HOW TO COMPLETE THIS TASK: Below are records; say how many of their lines include the word "grey", giving nothing but the number.

Object correspondence data:
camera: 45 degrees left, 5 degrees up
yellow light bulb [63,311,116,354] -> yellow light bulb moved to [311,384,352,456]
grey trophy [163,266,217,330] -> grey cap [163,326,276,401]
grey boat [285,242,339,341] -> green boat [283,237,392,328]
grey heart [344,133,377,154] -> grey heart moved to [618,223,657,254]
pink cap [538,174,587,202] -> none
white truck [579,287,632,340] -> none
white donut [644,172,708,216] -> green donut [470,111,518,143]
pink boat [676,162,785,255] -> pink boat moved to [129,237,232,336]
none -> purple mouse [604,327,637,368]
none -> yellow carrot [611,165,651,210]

* * *

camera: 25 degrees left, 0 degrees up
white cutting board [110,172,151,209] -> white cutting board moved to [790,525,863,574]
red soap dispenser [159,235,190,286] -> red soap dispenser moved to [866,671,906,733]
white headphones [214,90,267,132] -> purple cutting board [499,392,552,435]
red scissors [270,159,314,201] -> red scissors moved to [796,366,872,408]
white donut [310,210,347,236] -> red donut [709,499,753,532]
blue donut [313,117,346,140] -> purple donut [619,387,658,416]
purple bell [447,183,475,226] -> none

PROBLEM SOLUTION: 3